Description of the task ▸
Copy the data exactly. Images are the one exception.

Scene images with change listings
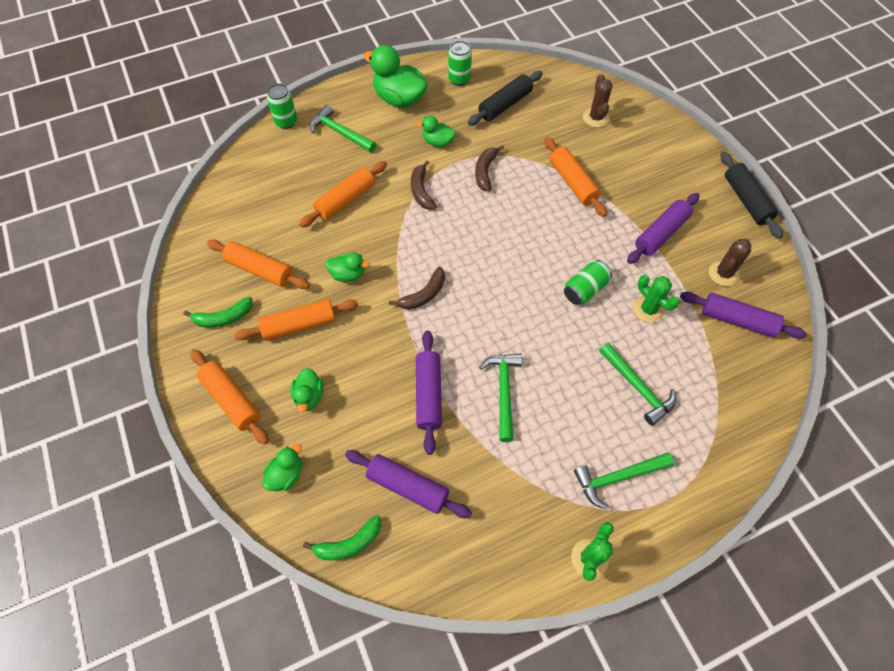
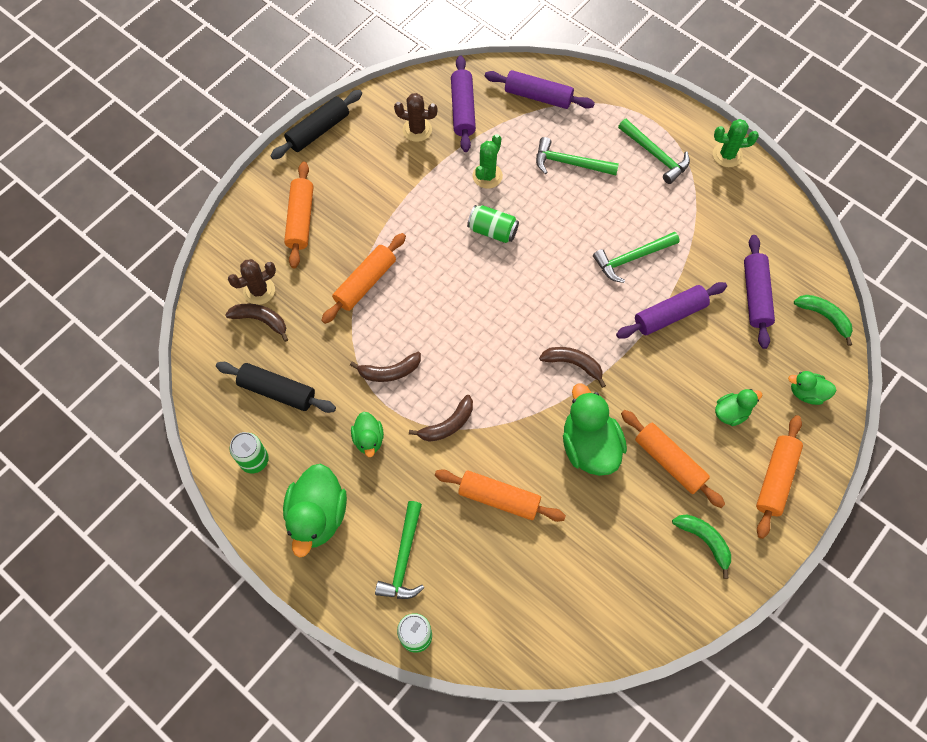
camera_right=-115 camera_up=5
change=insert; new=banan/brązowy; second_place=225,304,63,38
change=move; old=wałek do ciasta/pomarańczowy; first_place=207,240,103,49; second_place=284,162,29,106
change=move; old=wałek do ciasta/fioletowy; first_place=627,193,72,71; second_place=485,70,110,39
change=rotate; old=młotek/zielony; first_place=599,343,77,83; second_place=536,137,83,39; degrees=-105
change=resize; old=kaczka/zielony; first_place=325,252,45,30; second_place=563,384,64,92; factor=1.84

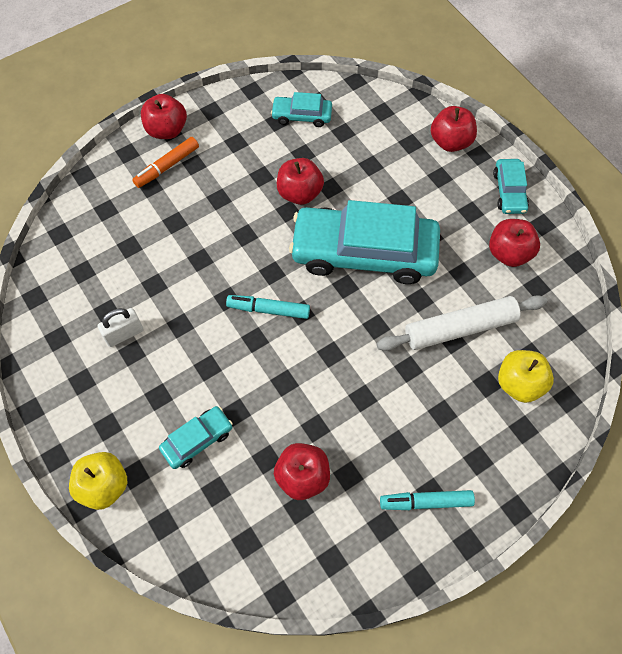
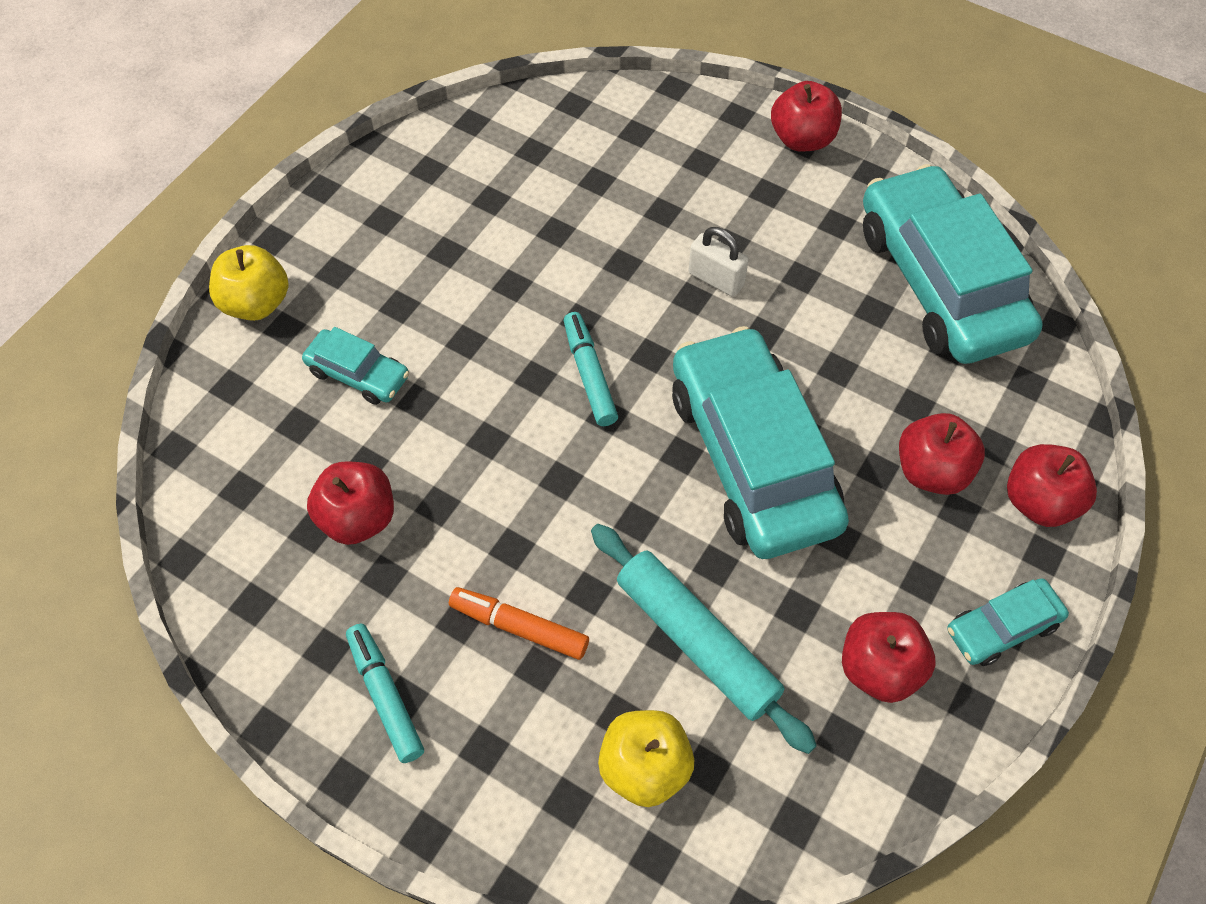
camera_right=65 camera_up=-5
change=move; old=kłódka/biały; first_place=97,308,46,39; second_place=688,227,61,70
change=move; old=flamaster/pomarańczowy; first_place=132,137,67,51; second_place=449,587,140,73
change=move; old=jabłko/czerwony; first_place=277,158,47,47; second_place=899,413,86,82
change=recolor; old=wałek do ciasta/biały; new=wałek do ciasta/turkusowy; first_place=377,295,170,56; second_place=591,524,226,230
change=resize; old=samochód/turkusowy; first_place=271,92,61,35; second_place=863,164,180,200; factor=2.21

Answer ▸
camera_right=-115 camera_up=5
change=insert; new=banan/brązowy; second_place=225,304,63,38
change=move; old=wałek do ciasta/pomarańczowy; first_place=207,240,103,49; second_place=284,162,29,106
change=move; old=wałek do ciasta/fioletowy; first_place=627,193,72,71; second_place=485,70,110,39
change=rotate; old=młotek/zielony; first_place=599,343,77,83; second_place=536,137,83,39; degrees=-105
change=resize; old=kaczka/zielony; first_place=325,252,45,30; second_place=563,384,64,92; factor=1.84

camera_right=65 camera_up=-5
change=move; old=kłódka/biały; first_place=97,308,46,39; second_place=688,227,61,70
change=move; old=flamaster/pomarańczowy; first_place=132,137,67,51; second_place=449,587,140,73
change=move; old=jabłko/czerwony; first_place=277,158,47,47; second_place=899,413,86,82
change=recolor; old=wałek do ciasta/biały; new=wałek do ciasta/turkusowy; first_place=377,295,170,56; second_place=591,524,226,230
change=resize; old=samochód/turkusowy; first_place=271,92,61,35; second_place=863,164,180,200; factor=2.21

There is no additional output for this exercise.